JOB:
Beneath this instruction is a listing. Transcribe from it only the stretch from the line with "black rocket: 5 -> 7" through the line with "turquoise robot: 9 -> 7", both end lines included, exactly as written.

SOURCE DATA START

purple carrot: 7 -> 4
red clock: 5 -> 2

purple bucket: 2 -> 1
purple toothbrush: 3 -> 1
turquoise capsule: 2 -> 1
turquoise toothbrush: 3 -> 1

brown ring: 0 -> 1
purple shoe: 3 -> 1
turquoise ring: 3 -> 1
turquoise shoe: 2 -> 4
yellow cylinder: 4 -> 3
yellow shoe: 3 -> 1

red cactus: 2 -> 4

SOURCE DATA END
SOURCE DATA START

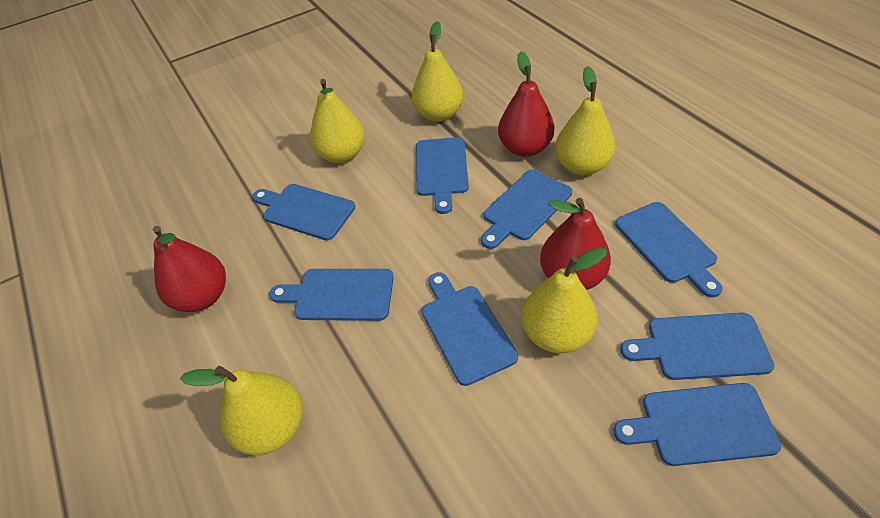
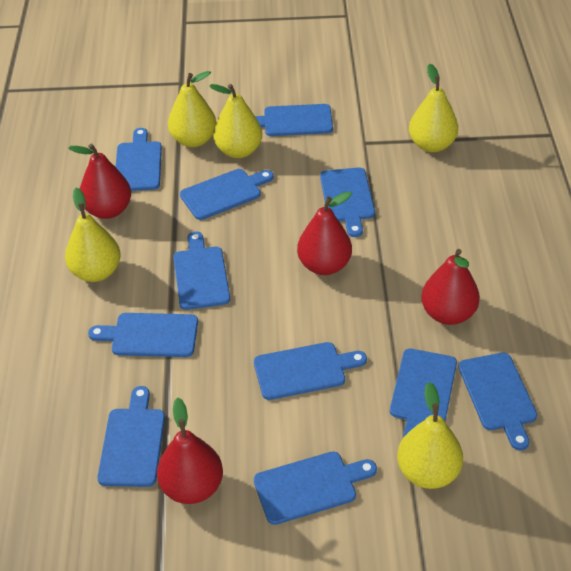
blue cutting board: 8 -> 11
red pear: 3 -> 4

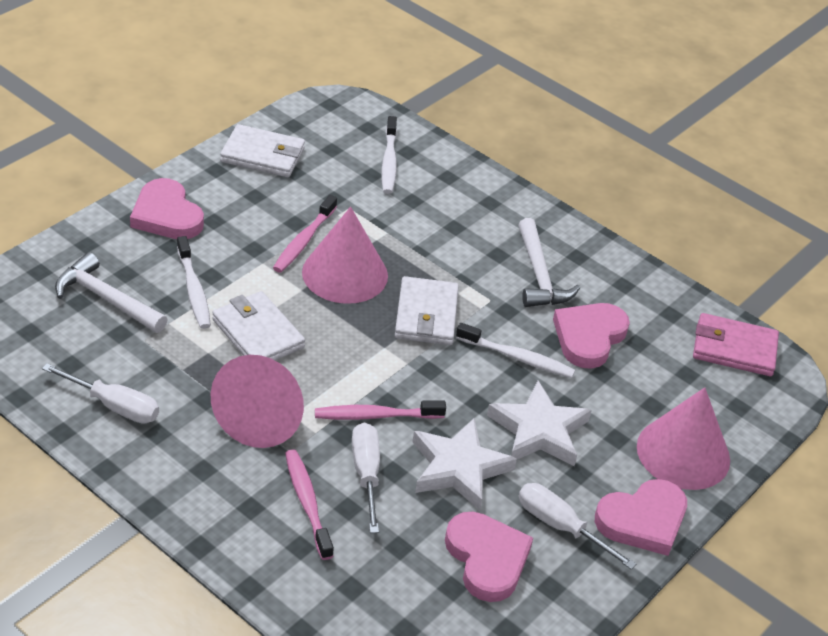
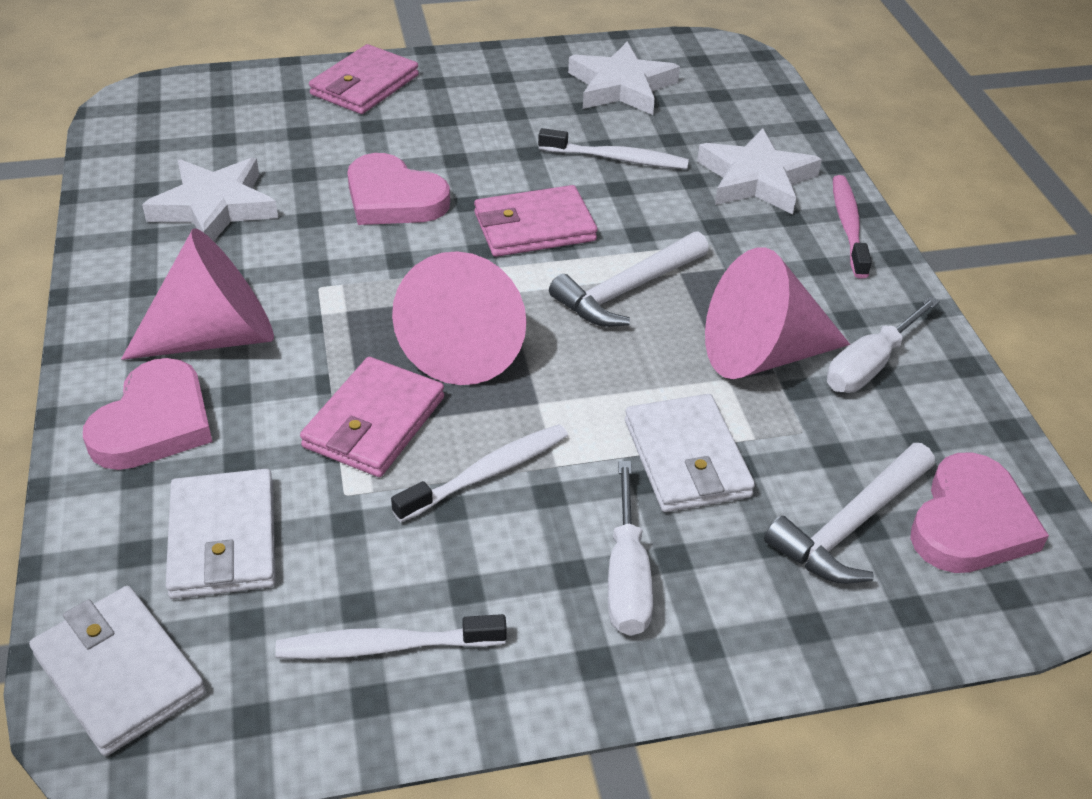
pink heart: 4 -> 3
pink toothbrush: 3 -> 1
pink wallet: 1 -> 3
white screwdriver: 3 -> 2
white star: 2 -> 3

SOURCE DATA END
SOURCE DATA START

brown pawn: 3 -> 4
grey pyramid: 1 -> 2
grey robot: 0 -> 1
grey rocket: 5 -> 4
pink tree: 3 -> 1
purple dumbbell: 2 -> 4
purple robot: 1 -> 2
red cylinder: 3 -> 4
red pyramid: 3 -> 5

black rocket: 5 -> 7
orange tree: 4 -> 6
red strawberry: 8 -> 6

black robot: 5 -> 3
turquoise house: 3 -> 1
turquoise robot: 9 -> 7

SOURCE DATA END

EXERCISE SOLUTION:
black rocket: 5 -> 7
orange tree: 4 -> 6
red strawberry: 8 -> 6

black robot: 5 -> 3
turquoise house: 3 -> 1
turquoise robot: 9 -> 7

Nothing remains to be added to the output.